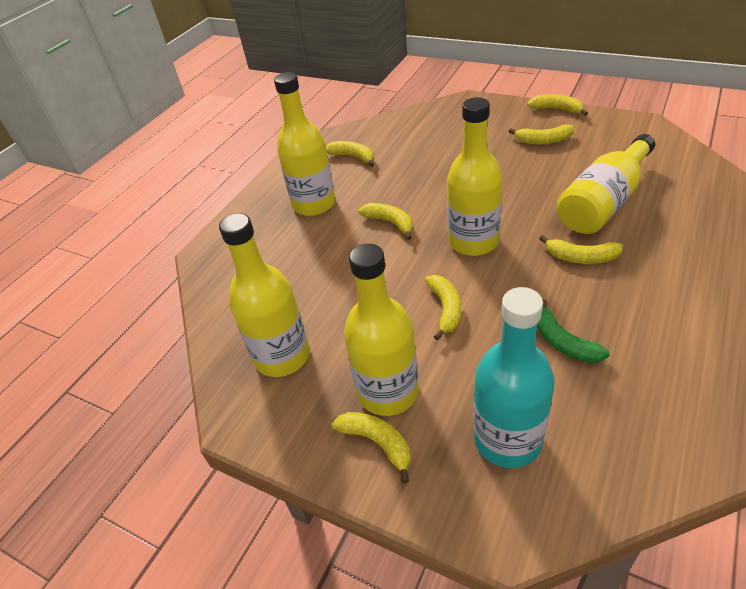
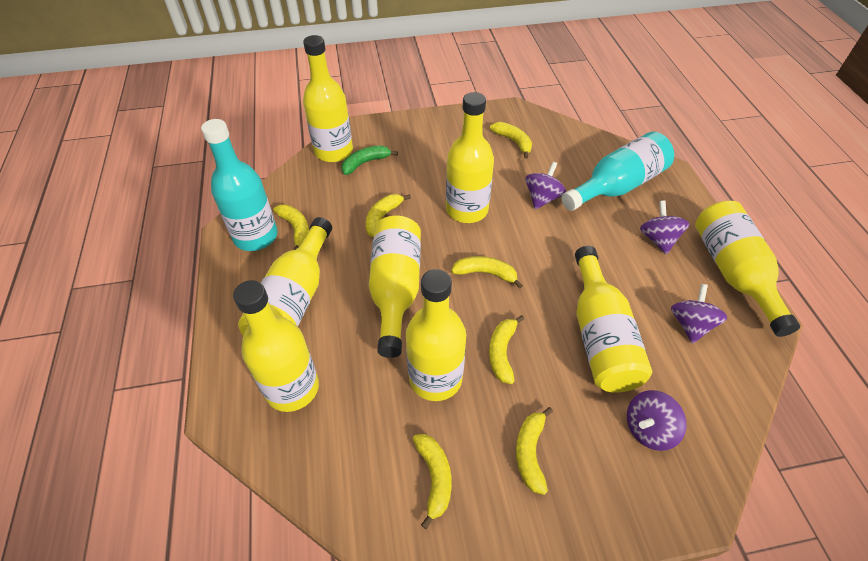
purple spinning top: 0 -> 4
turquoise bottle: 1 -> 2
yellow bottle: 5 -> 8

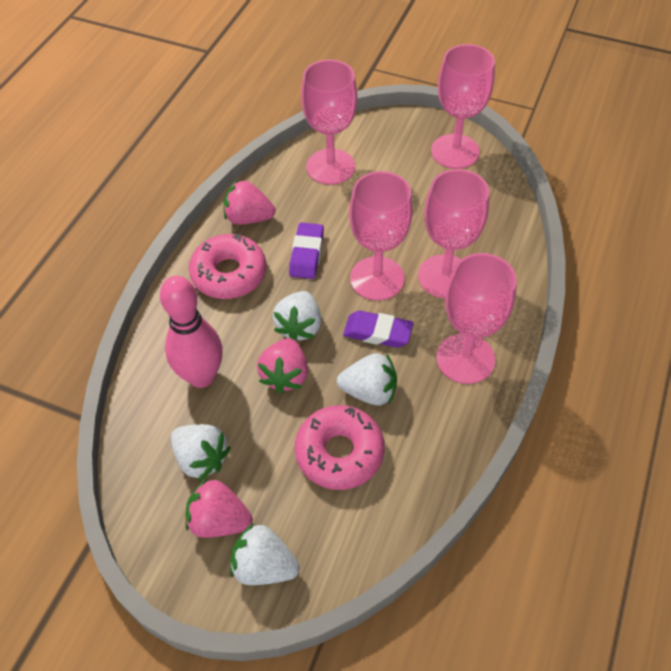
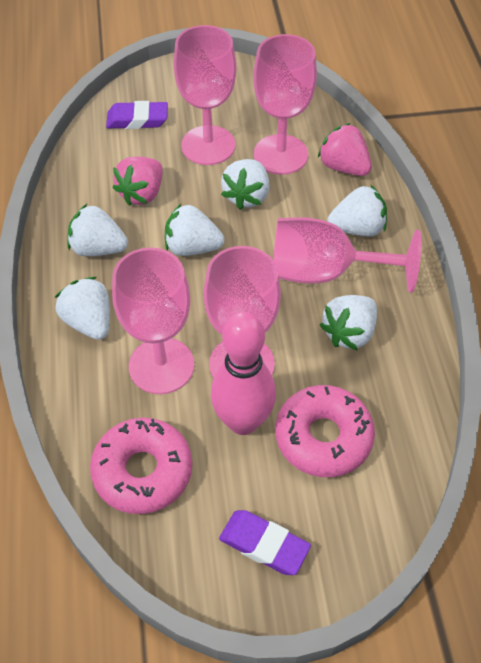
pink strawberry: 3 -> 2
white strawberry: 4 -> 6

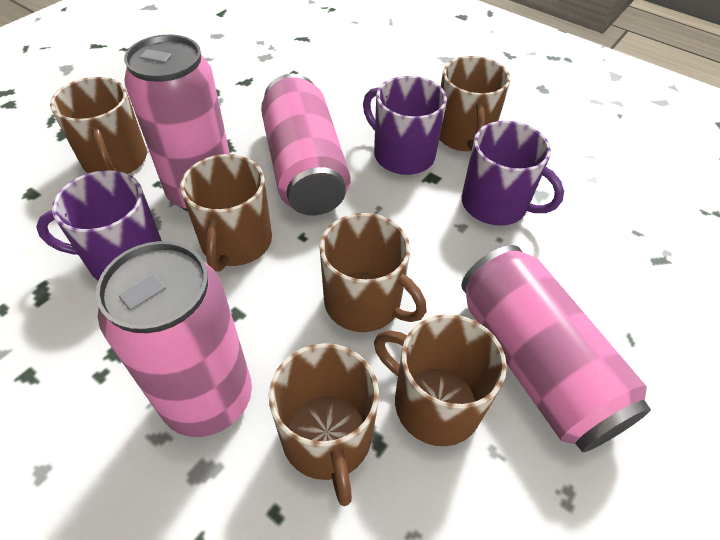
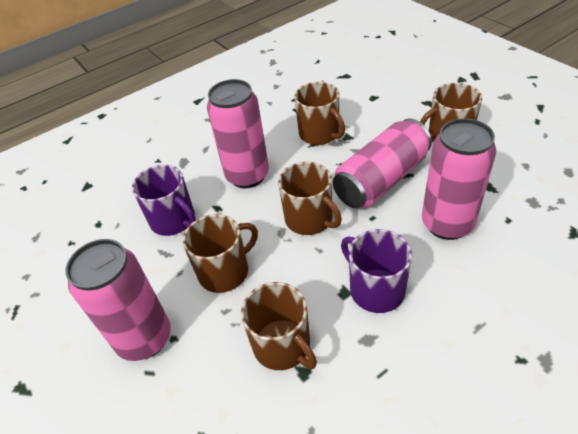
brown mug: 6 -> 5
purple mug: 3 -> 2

===

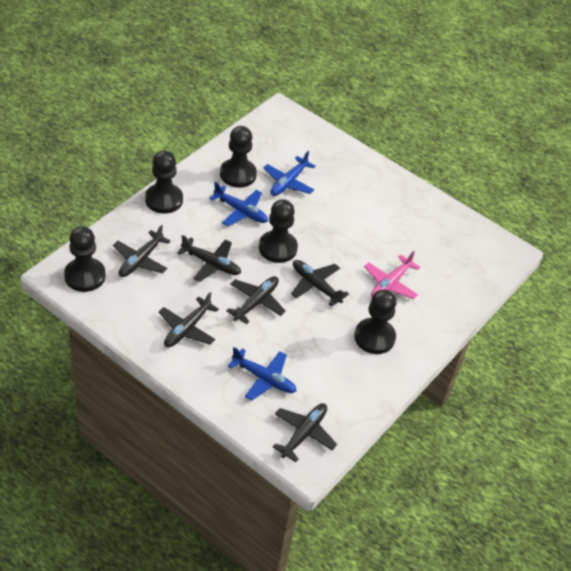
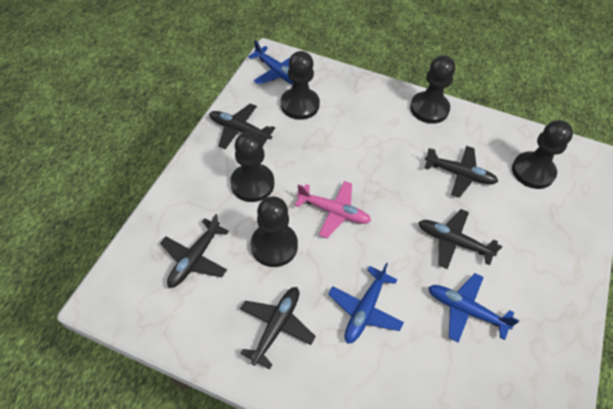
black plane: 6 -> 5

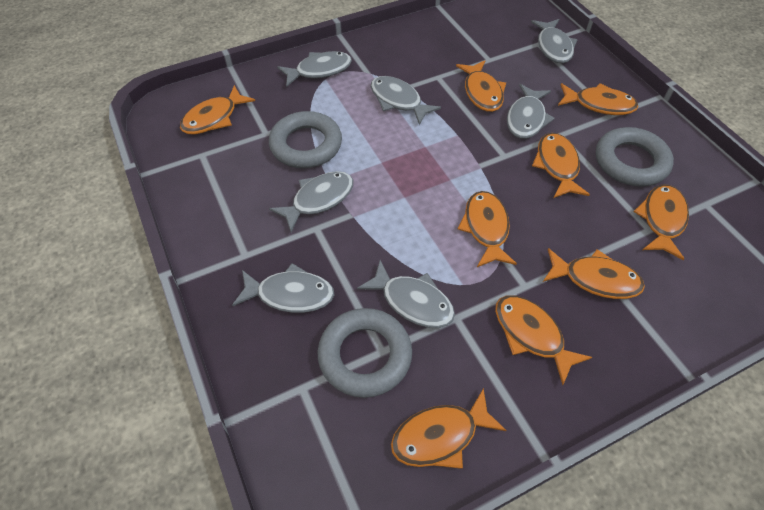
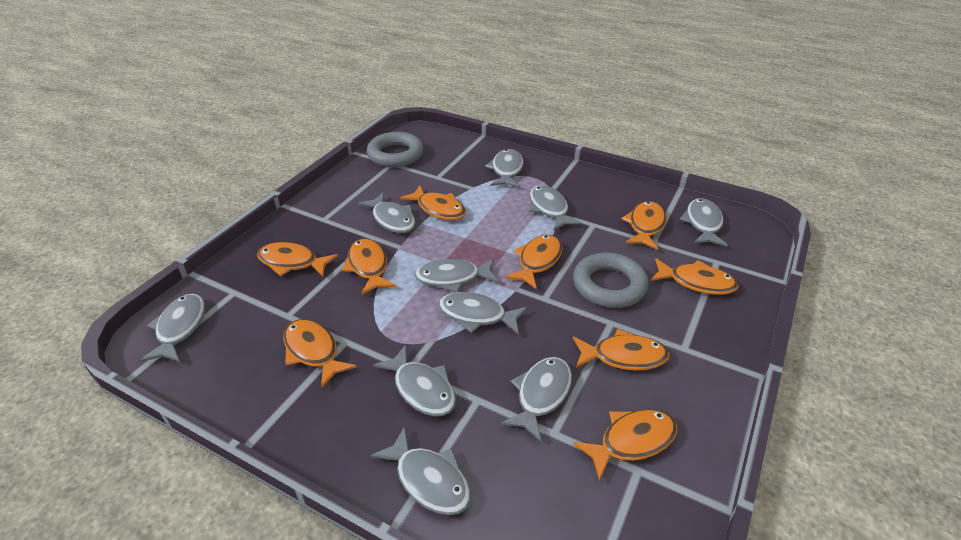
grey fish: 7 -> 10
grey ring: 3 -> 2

===

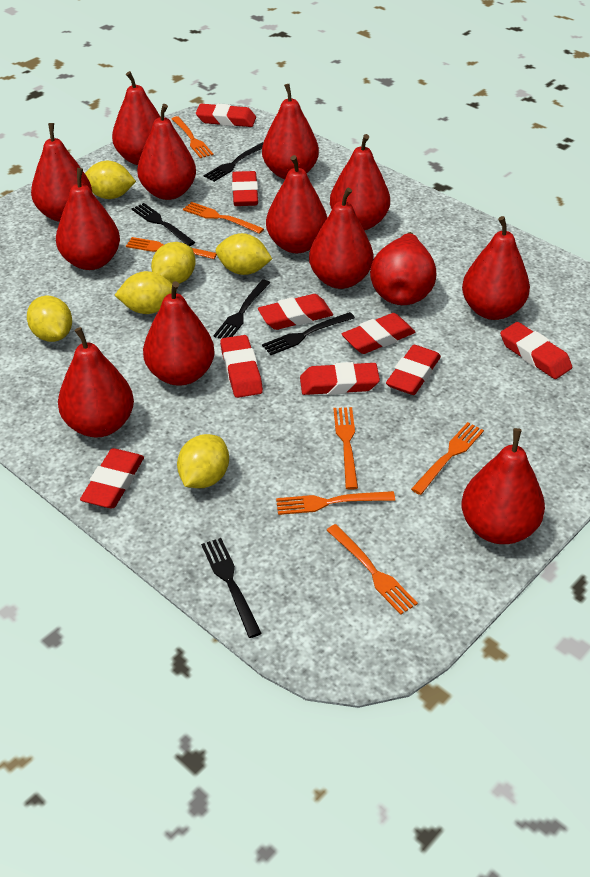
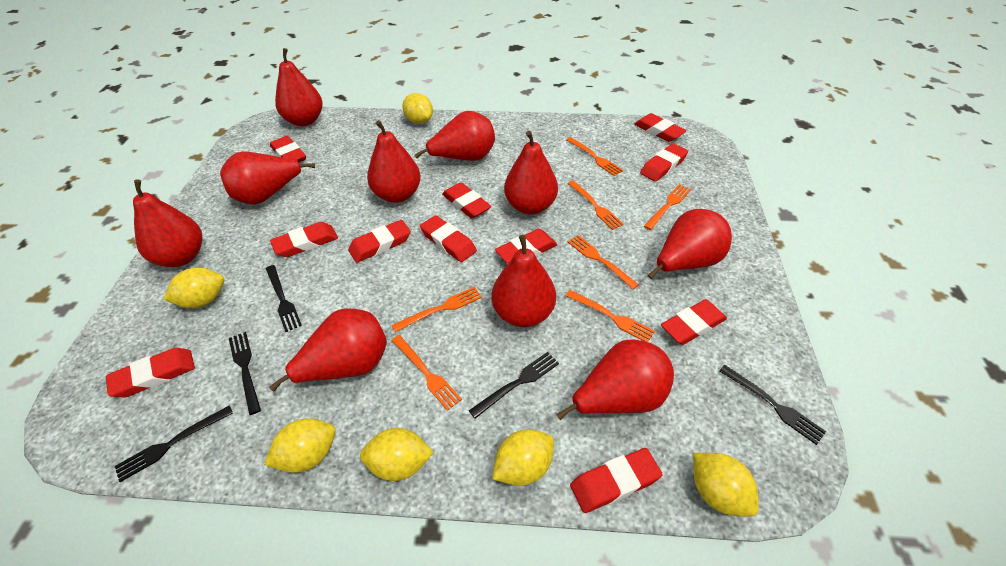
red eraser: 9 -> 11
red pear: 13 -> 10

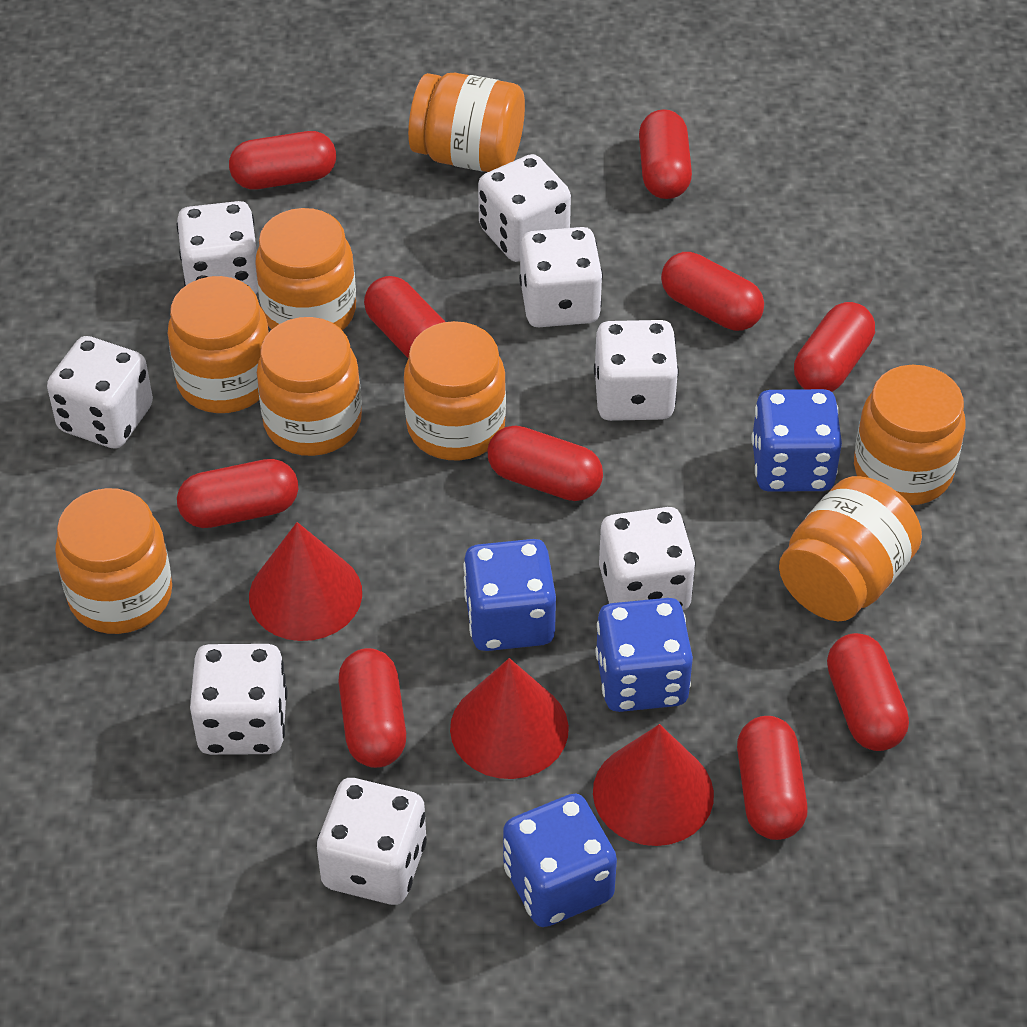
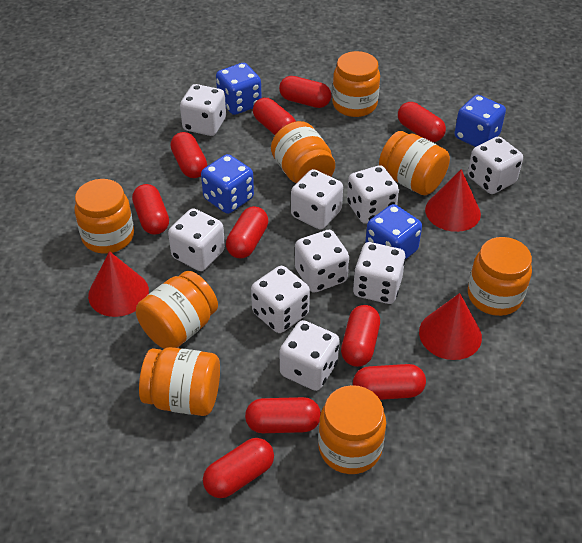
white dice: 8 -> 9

===

**What you should do**
Review the entries above and return every line where "purple" appears.

**Response below**
purple spinning top: 0 -> 4
purple mug: 3 -> 2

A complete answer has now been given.